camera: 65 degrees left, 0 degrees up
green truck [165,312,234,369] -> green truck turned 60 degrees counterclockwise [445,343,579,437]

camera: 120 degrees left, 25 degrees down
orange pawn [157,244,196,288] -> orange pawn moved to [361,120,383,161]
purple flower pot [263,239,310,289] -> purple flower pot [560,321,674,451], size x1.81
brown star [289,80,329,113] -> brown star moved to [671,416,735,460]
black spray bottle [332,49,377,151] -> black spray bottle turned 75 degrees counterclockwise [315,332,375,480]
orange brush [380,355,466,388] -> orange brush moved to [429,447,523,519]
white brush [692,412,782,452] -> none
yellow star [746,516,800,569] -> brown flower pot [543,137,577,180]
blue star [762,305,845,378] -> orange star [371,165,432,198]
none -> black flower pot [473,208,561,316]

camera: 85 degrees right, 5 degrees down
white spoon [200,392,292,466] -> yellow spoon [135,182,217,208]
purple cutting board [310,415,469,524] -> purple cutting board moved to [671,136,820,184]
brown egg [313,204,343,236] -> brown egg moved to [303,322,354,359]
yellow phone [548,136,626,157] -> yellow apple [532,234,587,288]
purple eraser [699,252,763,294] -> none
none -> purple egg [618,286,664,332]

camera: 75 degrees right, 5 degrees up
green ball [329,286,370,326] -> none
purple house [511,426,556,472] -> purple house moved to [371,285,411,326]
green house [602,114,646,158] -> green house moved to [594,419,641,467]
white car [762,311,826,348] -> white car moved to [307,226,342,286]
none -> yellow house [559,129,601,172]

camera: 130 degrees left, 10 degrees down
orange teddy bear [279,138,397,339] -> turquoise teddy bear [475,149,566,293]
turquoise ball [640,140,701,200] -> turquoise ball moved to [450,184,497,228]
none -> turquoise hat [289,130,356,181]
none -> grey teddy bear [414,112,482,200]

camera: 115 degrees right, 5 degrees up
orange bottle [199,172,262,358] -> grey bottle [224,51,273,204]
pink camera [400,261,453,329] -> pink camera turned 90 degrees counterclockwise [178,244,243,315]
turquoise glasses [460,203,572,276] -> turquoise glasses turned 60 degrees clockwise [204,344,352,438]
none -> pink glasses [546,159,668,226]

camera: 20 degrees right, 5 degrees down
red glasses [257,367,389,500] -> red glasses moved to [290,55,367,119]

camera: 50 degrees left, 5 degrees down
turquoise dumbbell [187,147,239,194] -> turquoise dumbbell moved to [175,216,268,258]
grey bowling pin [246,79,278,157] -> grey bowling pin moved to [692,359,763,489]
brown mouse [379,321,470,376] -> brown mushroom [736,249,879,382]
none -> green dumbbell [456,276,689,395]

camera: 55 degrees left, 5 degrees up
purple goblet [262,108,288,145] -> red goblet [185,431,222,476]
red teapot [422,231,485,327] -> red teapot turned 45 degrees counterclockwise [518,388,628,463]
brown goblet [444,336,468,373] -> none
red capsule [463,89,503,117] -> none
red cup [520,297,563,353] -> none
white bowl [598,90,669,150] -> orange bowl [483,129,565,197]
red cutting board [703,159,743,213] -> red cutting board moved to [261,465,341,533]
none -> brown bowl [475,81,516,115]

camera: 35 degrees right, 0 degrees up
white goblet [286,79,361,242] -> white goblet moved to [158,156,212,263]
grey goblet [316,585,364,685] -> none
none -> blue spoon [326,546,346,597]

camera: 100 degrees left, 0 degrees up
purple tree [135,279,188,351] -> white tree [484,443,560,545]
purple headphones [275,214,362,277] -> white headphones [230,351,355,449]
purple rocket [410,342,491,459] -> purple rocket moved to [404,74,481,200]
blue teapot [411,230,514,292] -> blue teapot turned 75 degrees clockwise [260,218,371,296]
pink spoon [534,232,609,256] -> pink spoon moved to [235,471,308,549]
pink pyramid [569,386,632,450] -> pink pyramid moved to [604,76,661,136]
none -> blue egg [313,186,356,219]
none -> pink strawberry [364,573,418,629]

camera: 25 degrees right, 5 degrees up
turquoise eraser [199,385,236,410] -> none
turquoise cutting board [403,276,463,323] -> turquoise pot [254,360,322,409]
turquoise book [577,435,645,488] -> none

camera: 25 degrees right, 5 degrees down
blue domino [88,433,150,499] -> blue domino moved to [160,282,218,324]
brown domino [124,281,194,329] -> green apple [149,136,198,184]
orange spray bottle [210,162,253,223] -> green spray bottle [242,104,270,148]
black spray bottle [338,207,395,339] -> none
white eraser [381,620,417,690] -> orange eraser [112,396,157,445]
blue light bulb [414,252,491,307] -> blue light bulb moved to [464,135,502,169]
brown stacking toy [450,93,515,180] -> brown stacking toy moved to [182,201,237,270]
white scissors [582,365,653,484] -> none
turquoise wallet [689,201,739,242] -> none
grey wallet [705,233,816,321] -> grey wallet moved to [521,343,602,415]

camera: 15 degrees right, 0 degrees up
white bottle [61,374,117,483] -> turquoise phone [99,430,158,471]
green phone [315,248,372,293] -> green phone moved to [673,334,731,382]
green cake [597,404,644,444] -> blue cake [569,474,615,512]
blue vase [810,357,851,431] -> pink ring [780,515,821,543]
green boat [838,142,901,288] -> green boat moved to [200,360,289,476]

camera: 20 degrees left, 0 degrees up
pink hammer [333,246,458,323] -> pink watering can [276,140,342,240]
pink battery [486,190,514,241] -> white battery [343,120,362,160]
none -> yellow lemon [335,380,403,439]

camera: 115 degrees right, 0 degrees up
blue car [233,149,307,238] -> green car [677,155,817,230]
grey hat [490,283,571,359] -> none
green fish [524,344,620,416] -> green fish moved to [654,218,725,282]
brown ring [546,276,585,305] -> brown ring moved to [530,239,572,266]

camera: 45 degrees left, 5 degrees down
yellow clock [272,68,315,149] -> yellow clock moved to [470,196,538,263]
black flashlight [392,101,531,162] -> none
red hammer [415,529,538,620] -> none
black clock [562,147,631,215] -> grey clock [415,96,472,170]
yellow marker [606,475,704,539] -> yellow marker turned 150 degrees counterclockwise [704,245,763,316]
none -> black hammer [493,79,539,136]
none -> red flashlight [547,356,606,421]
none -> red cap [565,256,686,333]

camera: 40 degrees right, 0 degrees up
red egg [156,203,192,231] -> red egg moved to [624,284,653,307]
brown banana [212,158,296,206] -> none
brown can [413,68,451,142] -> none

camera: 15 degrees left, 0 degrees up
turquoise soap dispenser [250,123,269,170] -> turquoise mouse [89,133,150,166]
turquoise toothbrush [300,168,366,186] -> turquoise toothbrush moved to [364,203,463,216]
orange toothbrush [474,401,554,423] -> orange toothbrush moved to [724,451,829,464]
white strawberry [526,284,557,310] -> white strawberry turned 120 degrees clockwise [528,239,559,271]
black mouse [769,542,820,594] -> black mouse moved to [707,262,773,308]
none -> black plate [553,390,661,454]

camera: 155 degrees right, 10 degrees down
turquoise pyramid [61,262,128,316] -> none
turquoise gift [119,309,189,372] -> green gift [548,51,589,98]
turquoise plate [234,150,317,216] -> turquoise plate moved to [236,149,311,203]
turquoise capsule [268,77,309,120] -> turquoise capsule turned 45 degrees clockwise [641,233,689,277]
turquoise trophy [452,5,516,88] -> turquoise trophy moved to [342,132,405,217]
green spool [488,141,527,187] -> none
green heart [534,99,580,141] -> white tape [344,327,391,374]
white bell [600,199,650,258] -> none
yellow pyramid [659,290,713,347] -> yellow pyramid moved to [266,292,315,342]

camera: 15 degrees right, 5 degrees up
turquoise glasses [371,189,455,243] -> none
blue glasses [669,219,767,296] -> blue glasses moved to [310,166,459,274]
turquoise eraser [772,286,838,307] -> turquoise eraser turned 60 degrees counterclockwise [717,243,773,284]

__________________________________________________

Restate the material word for word, keeping every line intact.

OUTPUT OF THE TASK:
camera: 65 degrees left, 0 degrees up
green truck [165,312,234,369] -> green truck turned 60 degrees counterclockwise [445,343,579,437]

camera: 120 degrees left, 25 degrees down
orange pawn [157,244,196,288] -> orange pawn moved to [361,120,383,161]
purple flower pot [263,239,310,289] -> purple flower pot [560,321,674,451], size x1.81
brown star [289,80,329,113] -> brown star moved to [671,416,735,460]
black spray bottle [332,49,377,151] -> black spray bottle turned 75 degrees counterclockwise [315,332,375,480]
orange brush [380,355,466,388] -> orange brush moved to [429,447,523,519]
white brush [692,412,782,452] -> none
yellow star [746,516,800,569] -> brown flower pot [543,137,577,180]
blue star [762,305,845,378] -> orange star [371,165,432,198]
none -> black flower pot [473,208,561,316]

camera: 85 degrees right, 5 degrees down
white spoon [200,392,292,466] -> yellow spoon [135,182,217,208]
purple cutting board [310,415,469,524] -> purple cutting board moved to [671,136,820,184]
brown egg [313,204,343,236] -> brown egg moved to [303,322,354,359]
yellow phone [548,136,626,157] -> yellow apple [532,234,587,288]
purple eraser [699,252,763,294] -> none
none -> purple egg [618,286,664,332]

camera: 75 degrees right, 5 degrees up
green ball [329,286,370,326] -> none
purple house [511,426,556,472] -> purple house moved to [371,285,411,326]
green house [602,114,646,158] -> green house moved to [594,419,641,467]
white car [762,311,826,348] -> white car moved to [307,226,342,286]
none -> yellow house [559,129,601,172]

camera: 130 degrees left, 10 degrees down
orange teddy bear [279,138,397,339] -> turquoise teddy bear [475,149,566,293]
turquoise ball [640,140,701,200] -> turquoise ball moved to [450,184,497,228]
none -> turquoise hat [289,130,356,181]
none -> grey teddy bear [414,112,482,200]

camera: 115 degrees right, 5 degrees up
orange bottle [199,172,262,358] -> grey bottle [224,51,273,204]
pink camera [400,261,453,329] -> pink camera turned 90 degrees counterclockwise [178,244,243,315]
turquoise glasses [460,203,572,276] -> turquoise glasses turned 60 degrees clockwise [204,344,352,438]
none -> pink glasses [546,159,668,226]

camera: 20 degrees right, 5 degrees down
red glasses [257,367,389,500] -> red glasses moved to [290,55,367,119]

camera: 50 degrees left, 5 degrees down
turquoise dumbbell [187,147,239,194] -> turquoise dumbbell moved to [175,216,268,258]
grey bowling pin [246,79,278,157] -> grey bowling pin moved to [692,359,763,489]
brown mouse [379,321,470,376] -> brown mushroom [736,249,879,382]
none -> green dumbbell [456,276,689,395]

camera: 55 degrees left, 5 degrees up
purple goblet [262,108,288,145] -> red goblet [185,431,222,476]
red teapot [422,231,485,327] -> red teapot turned 45 degrees counterclockwise [518,388,628,463]
brown goblet [444,336,468,373] -> none
red capsule [463,89,503,117] -> none
red cup [520,297,563,353] -> none
white bowl [598,90,669,150] -> orange bowl [483,129,565,197]
red cutting board [703,159,743,213] -> red cutting board moved to [261,465,341,533]
none -> brown bowl [475,81,516,115]

camera: 35 degrees right, 0 degrees up
white goblet [286,79,361,242] -> white goblet moved to [158,156,212,263]
grey goblet [316,585,364,685] -> none
none -> blue spoon [326,546,346,597]

camera: 100 degrees left, 0 degrees up
purple tree [135,279,188,351] -> white tree [484,443,560,545]
purple headphones [275,214,362,277] -> white headphones [230,351,355,449]
purple rocket [410,342,491,459] -> purple rocket moved to [404,74,481,200]
blue teapot [411,230,514,292] -> blue teapot turned 75 degrees clockwise [260,218,371,296]
pink spoon [534,232,609,256] -> pink spoon moved to [235,471,308,549]
pink pyramid [569,386,632,450] -> pink pyramid moved to [604,76,661,136]
none -> blue egg [313,186,356,219]
none -> pink strawberry [364,573,418,629]

camera: 25 degrees right, 5 degrees up
turquoise eraser [199,385,236,410] -> none
turquoise cutting board [403,276,463,323] -> turquoise pot [254,360,322,409]
turquoise book [577,435,645,488] -> none

camera: 25 degrees right, 5 degrees down
blue domino [88,433,150,499] -> blue domino moved to [160,282,218,324]
brown domino [124,281,194,329] -> green apple [149,136,198,184]
orange spray bottle [210,162,253,223] -> green spray bottle [242,104,270,148]
black spray bottle [338,207,395,339] -> none
white eraser [381,620,417,690] -> orange eraser [112,396,157,445]
blue light bulb [414,252,491,307] -> blue light bulb moved to [464,135,502,169]
brown stacking toy [450,93,515,180] -> brown stacking toy moved to [182,201,237,270]
white scissors [582,365,653,484] -> none
turquoise wallet [689,201,739,242] -> none
grey wallet [705,233,816,321] -> grey wallet moved to [521,343,602,415]

camera: 15 degrees right, 0 degrees up
white bottle [61,374,117,483] -> turquoise phone [99,430,158,471]
green phone [315,248,372,293] -> green phone moved to [673,334,731,382]
green cake [597,404,644,444] -> blue cake [569,474,615,512]
blue vase [810,357,851,431] -> pink ring [780,515,821,543]
green boat [838,142,901,288] -> green boat moved to [200,360,289,476]

camera: 20 degrees left, 0 degrees up
pink hammer [333,246,458,323] -> pink watering can [276,140,342,240]
pink battery [486,190,514,241] -> white battery [343,120,362,160]
none -> yellow lemon [335,380,403,439]

camera: 115 degrees right, 0 degrees up
blue car [233,149,307,238] -> green car [677,155,817,230]
grey hat [490,283,571,359] -> none
green fish [524,344,620,416] -> green fish moved to [654,218,725,282]
brown ring [546,276,585,305] -> brown ring moved to [530,239,572,266]

camera: 45 degrees left, 5 degrees down
yellow clock [272,68,315,149] -> yellow clock moved to [470,196,538,263]
black flashlight [392,101,531,162] -> none
red hammer [415,529,538,620] -> none
black clock [562,147,631,215] -> grey clock [415,96,472,170]
yellow marker [606,475,704,539] -> yellow marker turned 150 degrees counterclockwise [704,245,763,316]
none -> black hammer [493,79,539,136]
none -> red flashlight [547,356,606,421]
none -> red cap [565,256,686,333]

camera: 40 degrees right, 0 degrees up
red egg [156,203,192,231] -> red egg moved to [624,284,653,307]
brown banana [212,158,296,206] -> none
brown can [413,68,451,142] -> none

camera: 15 degrees left, 0 degrees up
turquoise soap dispenser [250,123,269,170] -> turquoise mouse [89,133,150,166]
turquoise toothbrush [300,168,366,186] -> turquoise toothbrush moved to [364,203,463,216]
orange toothbrush [474,401,554,423] -> orange toothbrush moved to [724,451,829,464]
white strawberry [526,284,557,310] -> white strawberry turned 120 degrees clockwise [528,239,559,271]
black mouse [769,542,820,594] -> black mouse moved to [707,262,773,308]
none -> black plate [553,390,661,454]

camera: 155 degrees right, 10 degrees down
turquoise pyramid [61,262,128,316] -> none
turquoise gift [119,309,189,372] -> green gift [548,51,589,98]
turquoise plate [234,150,317,216] -> turquoise plate moved to [236,149,311,203]
turquoise capsule [268,77,309,120] -> turquoise capsule turned 45 degrees clockwise [641,233,689,277]
turquoise trophy [452,5,516,88] -> turquoise trophy moved to [342,132,405,217]
green spool [488,141,527,187] -> none
green heart [534,99,580,141] -> white tape [344,327,391,374]
white bell [600,199,650,258] -> none
yellow pyramid [659,290,713,347] -> yellow pyramid moved to [266,292,315,342]

camera: 15 degrees right, 5 degrees up
turquoise glasses [371,189,455,243] -> none
blue glasses [669,219,767,296] -> blue glasses moved to [310,166,459,274]
turquoise eraser [772,286,838,307] -> turquoise eraser turned 60 degrees counterclockwise [717,243,773,284]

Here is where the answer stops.